[Object change descriptions]
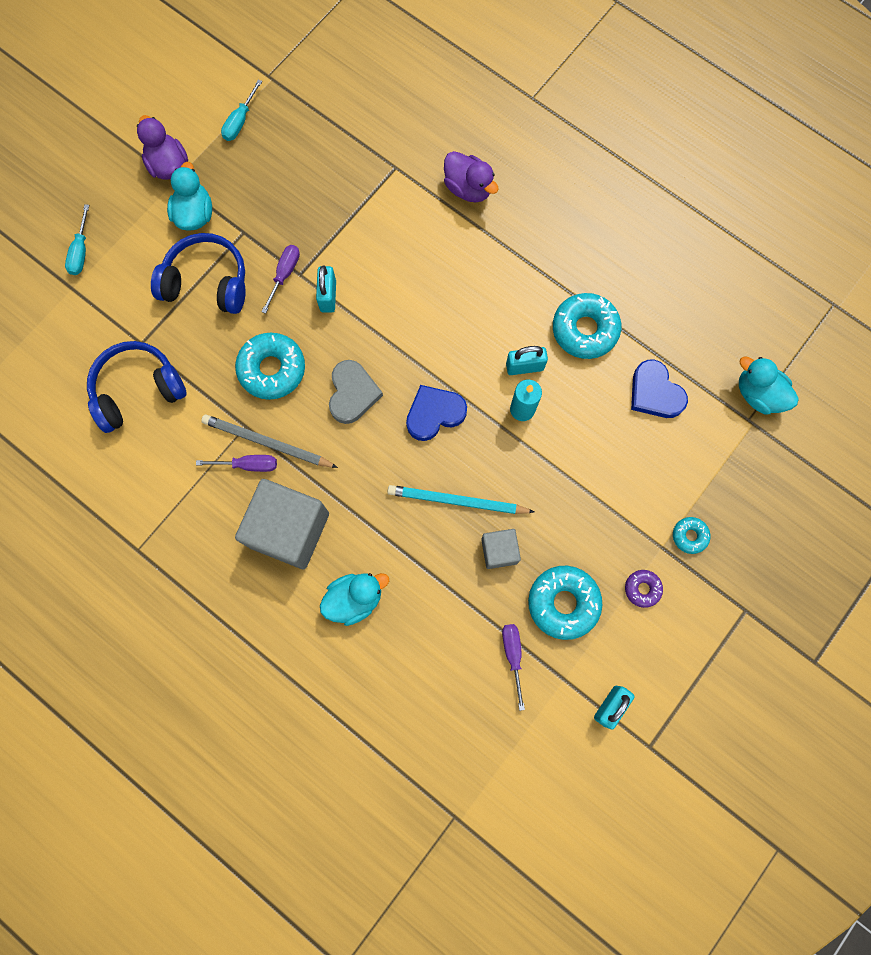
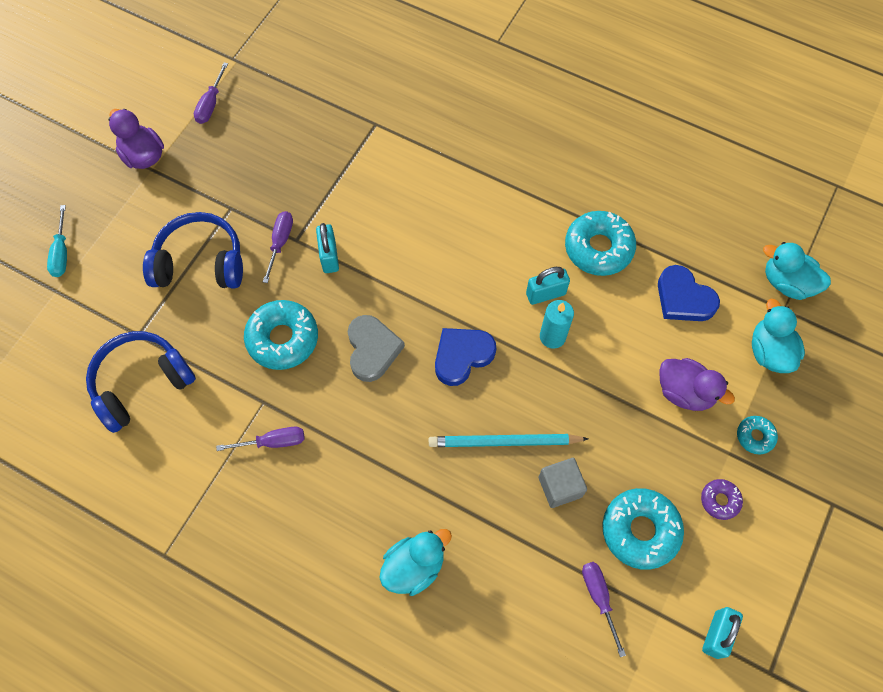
camera: 10 degrees left, 10 degrees down
(195, 214) = (177, 198): turquoise duck -> turquoise duck (769, 351)
(240, 122) = (210, 104): turquoise screwdriver -> purple screwdriver
(267, 443) = (290, 415): grey pencil -> none
(289, 530) = (329, 504): grey cube -> none
(468, 188) = (452, 132): purple duck -> purple duck (684, 392)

◆ **ACTIVITY**: Return all the data exactly, pictures omitted.

◆ **ANSWER FOR THE TASK**:
camera: 10 degrees left, 10 degrees down
(195, 214) = (177, 198): turquoise duck -> turquoise duck (769, 351)
(240, 122) = (210, 104): turquoise screwdriver -> purple screwdriver
(267, 443) = (290, 415): grey pencil -> none
(289, 530) = (329, 504): grey cube -> none
(468, 188) = (452, 132): purple duck -> purple duck (684, 392)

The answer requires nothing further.